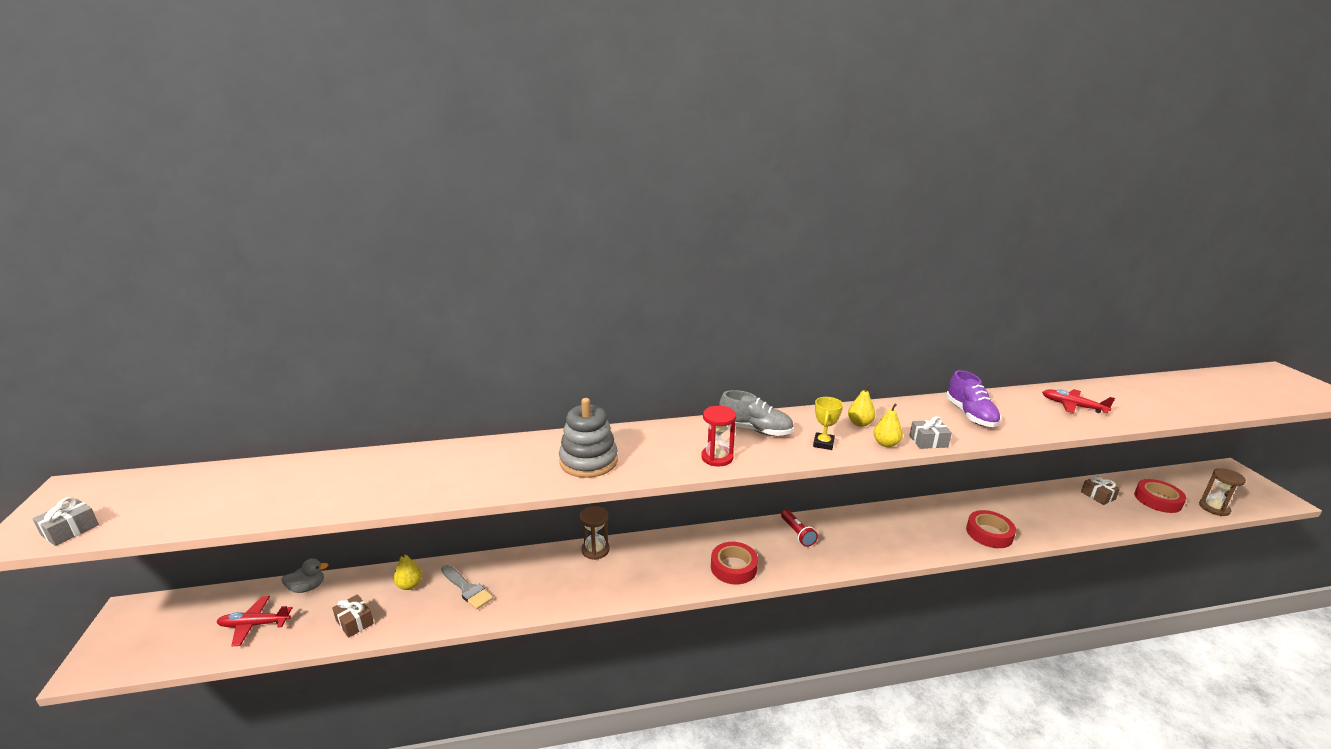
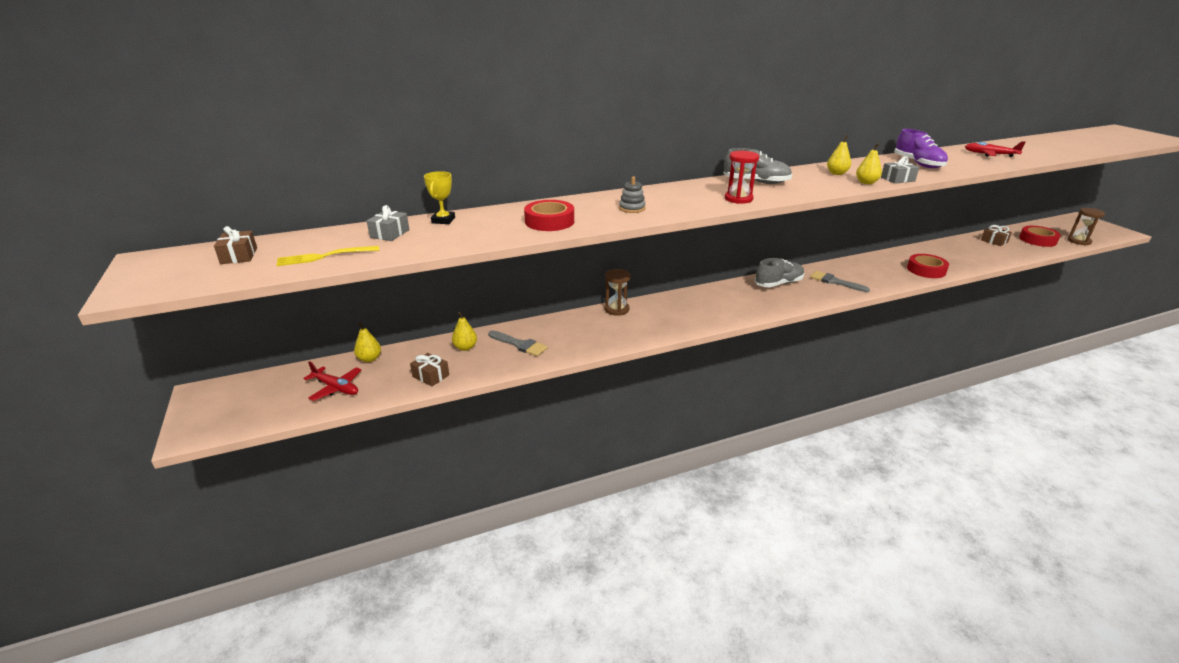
camera: 10 degrees left, 5 degrees up
(70, 530) = (178, 283): grey gift -> grey gift (390, 234)
(153, 494) = (239, 256): none -> brown gift
(229, 505) = (324, 256): none -> yellow fork
(254, 625) = (336, 388): red plane -> red plane turned 135 degrees counterclockwise
(307, 587) = (369, 359): grey duck -> yellow pear
(588, 461) = (632, 208): grey stacking toy -> grey stacking toy, size x0.51
(733, 567) = (739, 309): red tape -> red tape (549, 221)
(797, 533) = (778, 284): red flashlight -> grey shoe
(823, 444) = (817, 186): yellow trophy -> yellow trophy (443, 220)
(867, 539) = (835, 282): none -> grey brush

◆ HOW TO COMPLETE THIS TASK: From the first line to the last, repeat the material exactly, but drop the pictures.

◆ SOLUTION FOR THIS TASK:
camera: 10 degrees left, 5 degrees up
(70, 530) = (178, 283): grey gift -> grey gift (390, 234)
(153, 494) = (239, 256): none -> brown gift
(229, 505) = (324, 256): none -> yellow fork
(254, 625) = (336, 388): red plane -> red plane turned 135 degrees counterclockwise
(307, 587) = (369, 359): grey duck -> yellow pear
(588, 461) = (632, 208): grey stacking toy -> grey stacking toy, size x0.51
(733, 567) = (739, 309): red tape -> red tape (549, 221)
(797, 533) = (778, 284): red flashlight -> grey shoe
(823, 444) = (817, 186): yellow trophy -> yellow trophy (443, 220)
(867, 539) = (835, 282): none -> grey brush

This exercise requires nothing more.